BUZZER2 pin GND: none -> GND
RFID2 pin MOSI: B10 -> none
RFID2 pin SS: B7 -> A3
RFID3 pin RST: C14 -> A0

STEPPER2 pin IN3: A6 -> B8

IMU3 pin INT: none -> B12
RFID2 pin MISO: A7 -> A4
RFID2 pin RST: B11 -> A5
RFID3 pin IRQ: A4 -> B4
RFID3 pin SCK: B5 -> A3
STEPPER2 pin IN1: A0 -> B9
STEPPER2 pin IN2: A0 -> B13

* * * * *

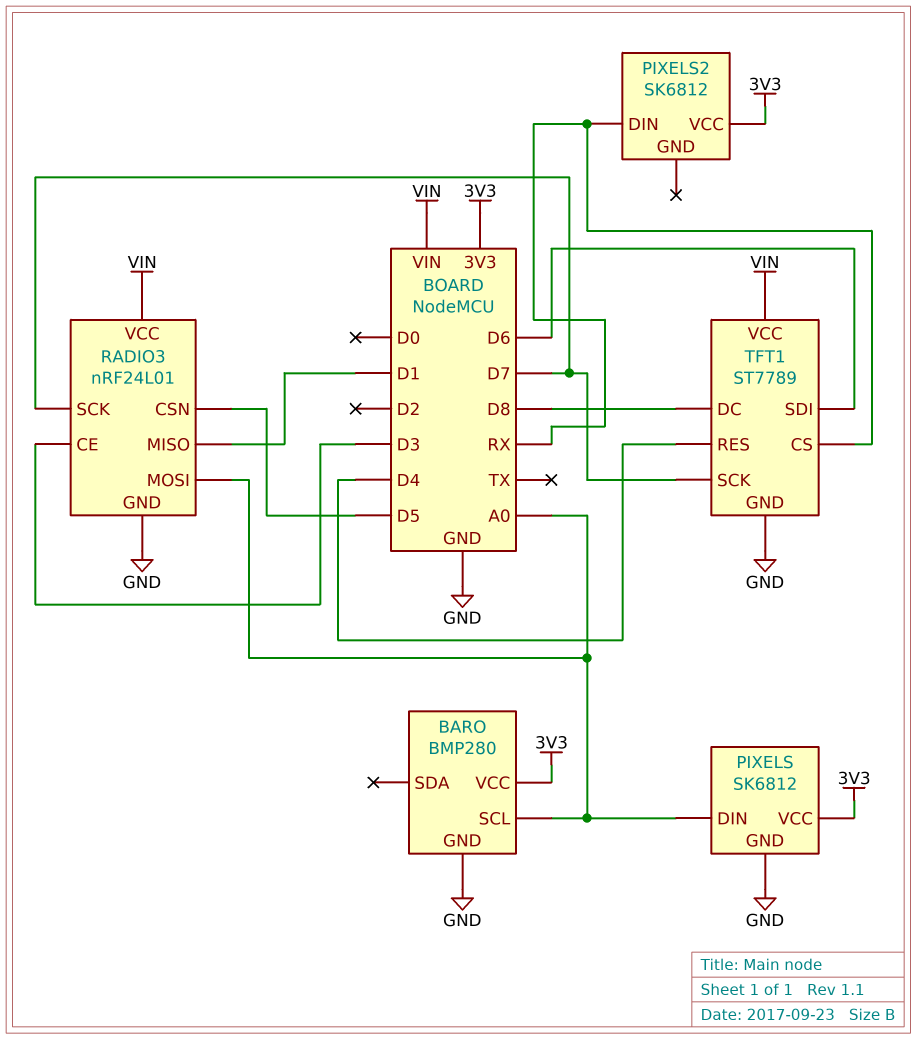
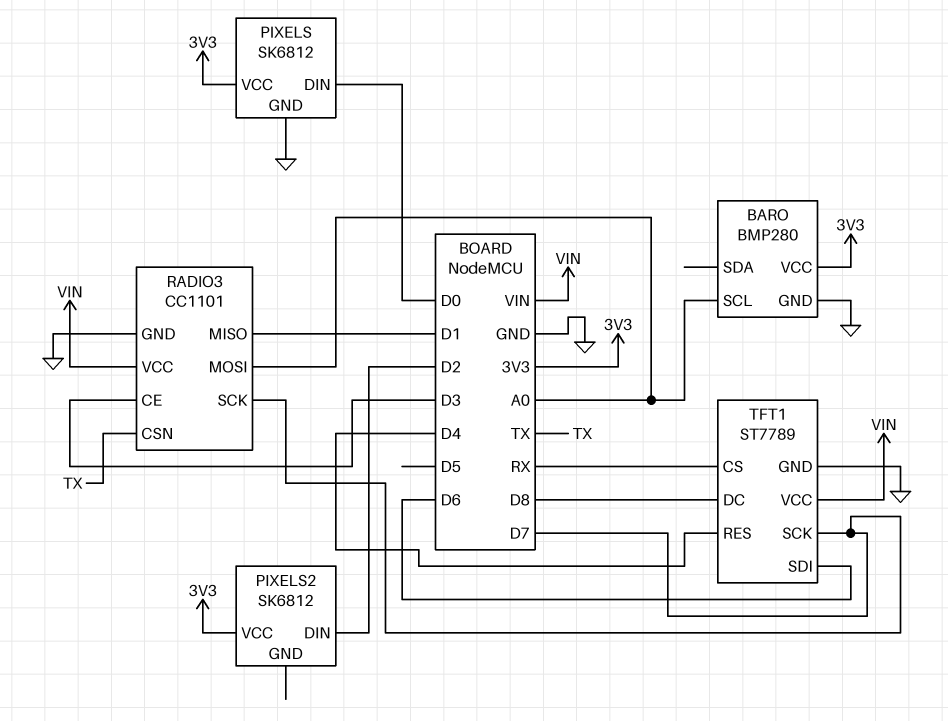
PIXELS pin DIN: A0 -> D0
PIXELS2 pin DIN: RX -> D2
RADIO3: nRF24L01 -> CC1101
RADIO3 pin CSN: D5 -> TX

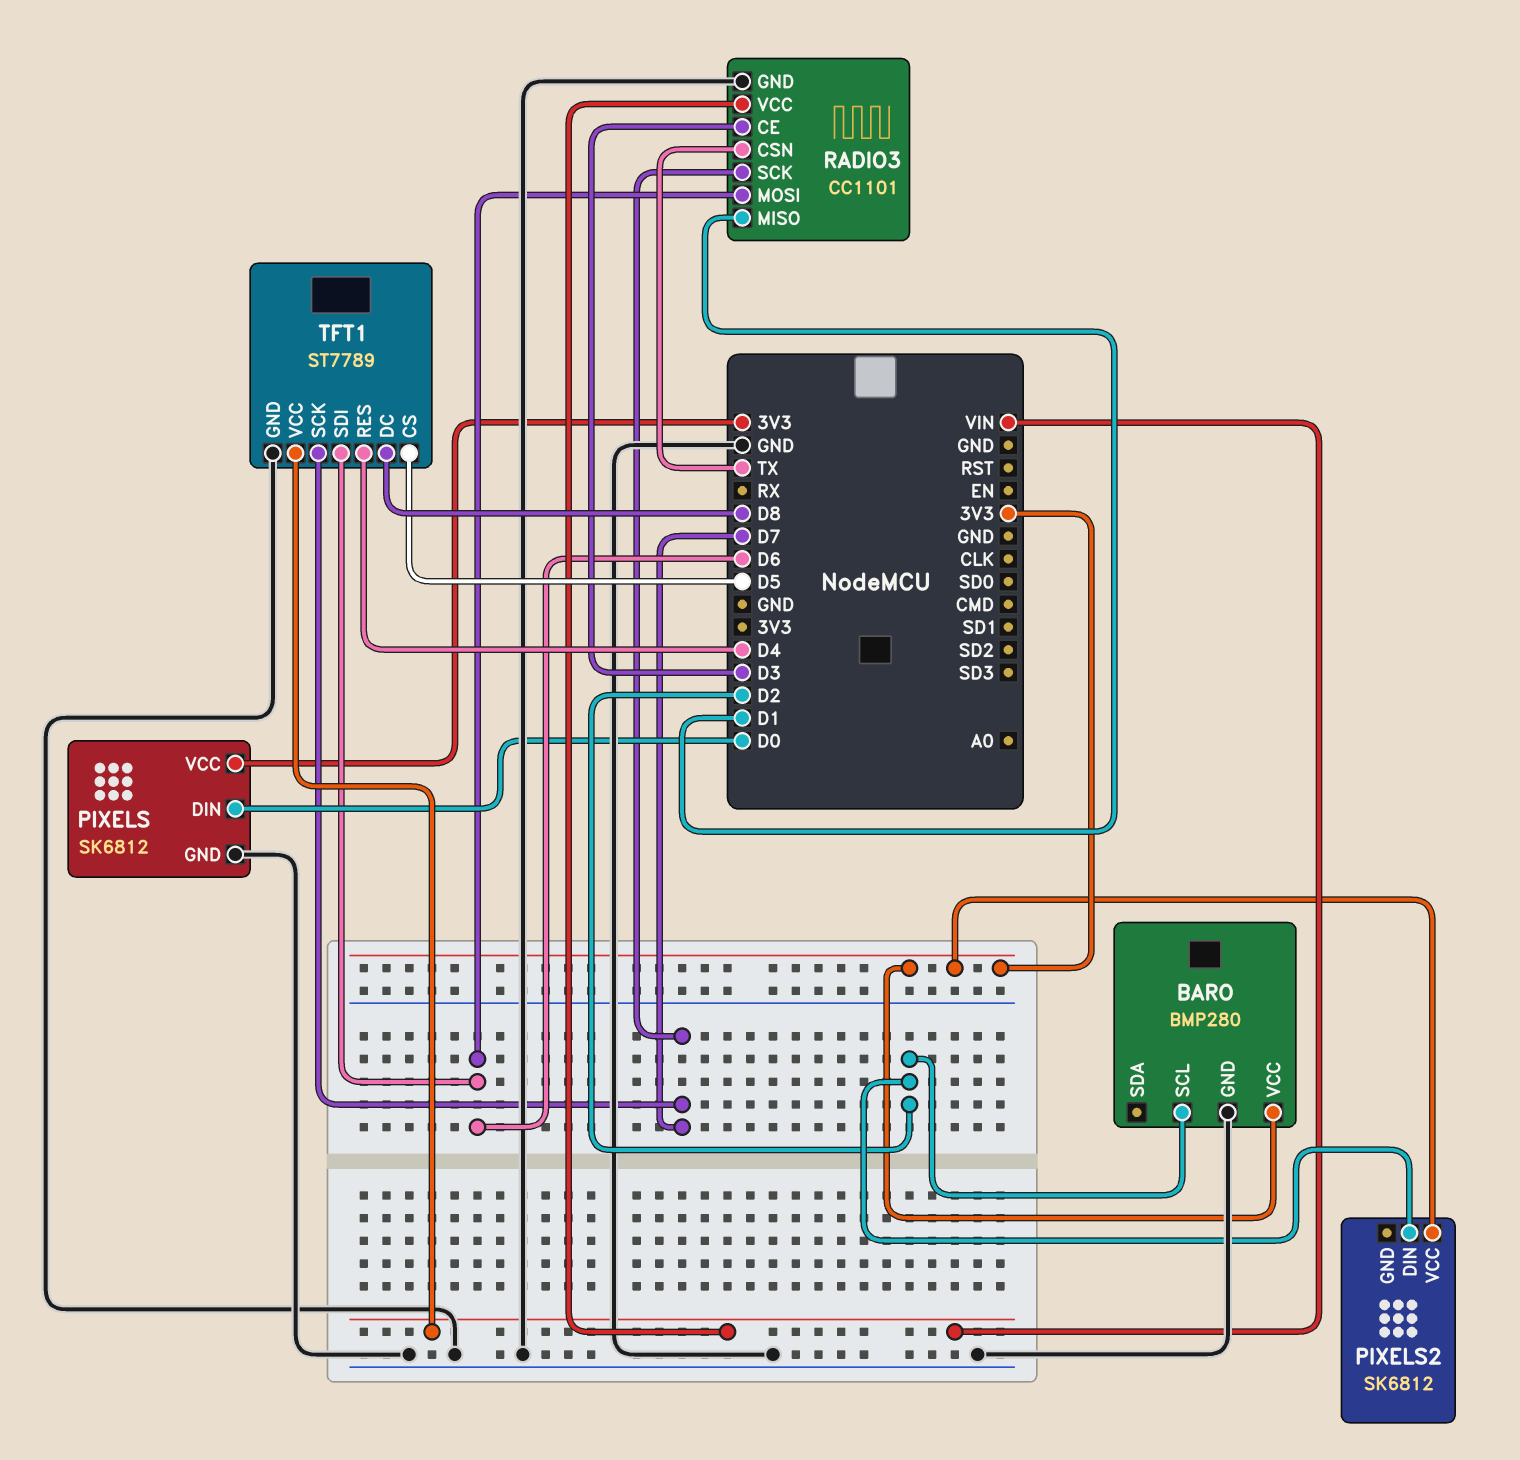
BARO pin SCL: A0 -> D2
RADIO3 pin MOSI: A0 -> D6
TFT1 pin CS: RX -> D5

* * * * *

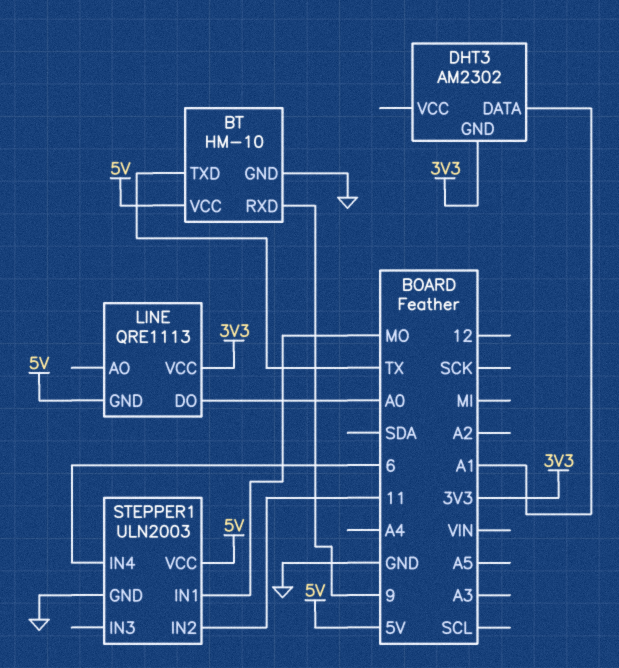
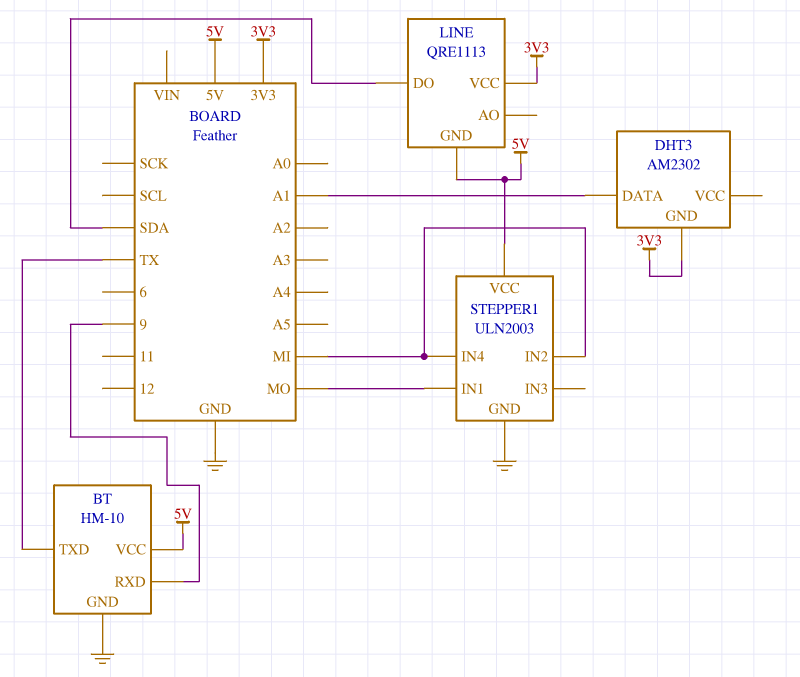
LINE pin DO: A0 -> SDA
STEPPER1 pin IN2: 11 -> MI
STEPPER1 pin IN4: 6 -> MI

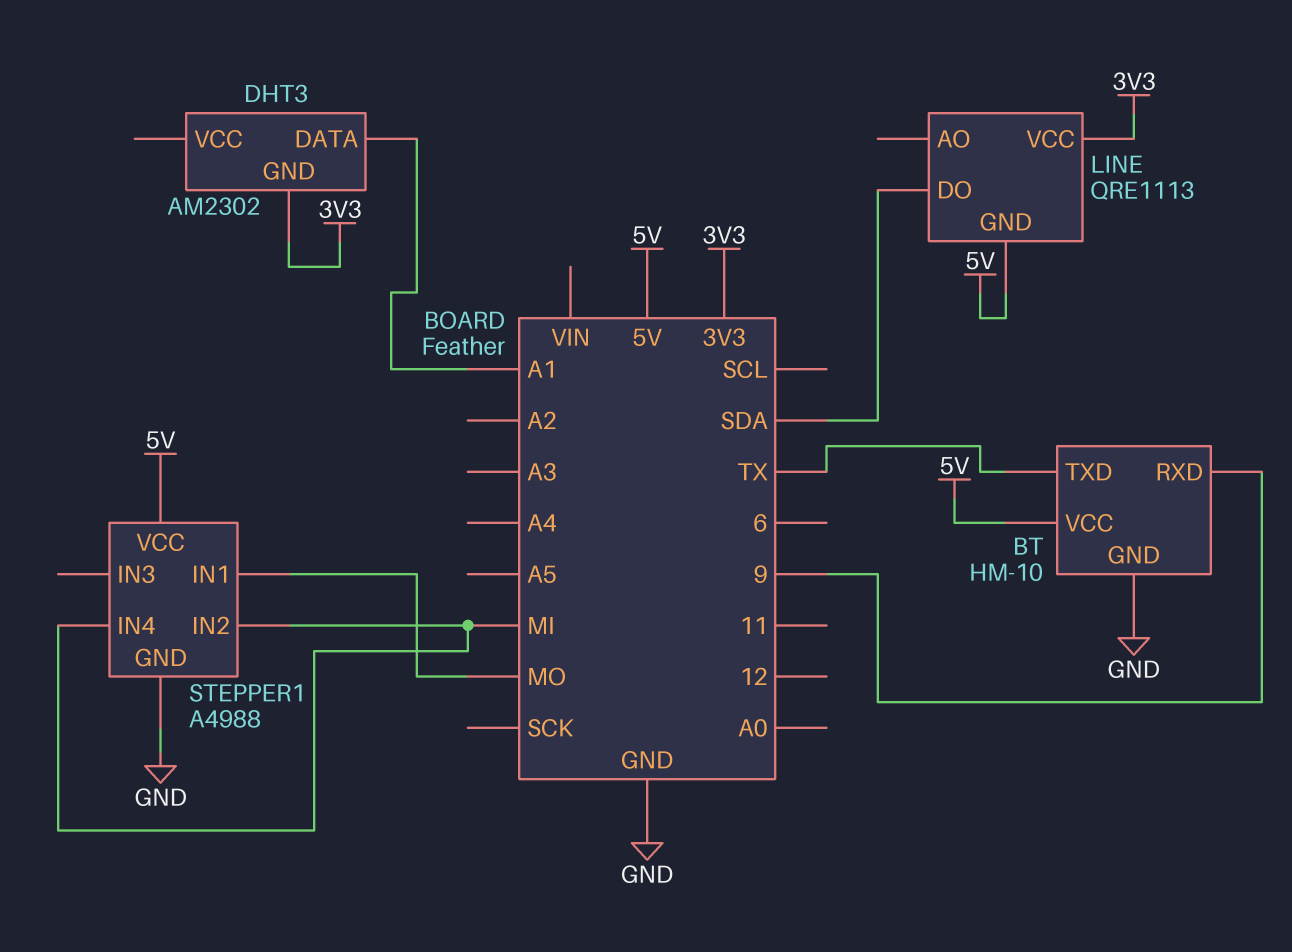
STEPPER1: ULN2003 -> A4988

* * * * *

» **PROBLEM DETAILS**
Only lines that hold the string "none" belong in the answer, so copy every one of them from the records.

» **EXERCISE RESPONSE**
BUZZER2 pin GND: none -> GND
RFID2 pin MOSI: B10 -> none
IMU3 pin INT: none -> B12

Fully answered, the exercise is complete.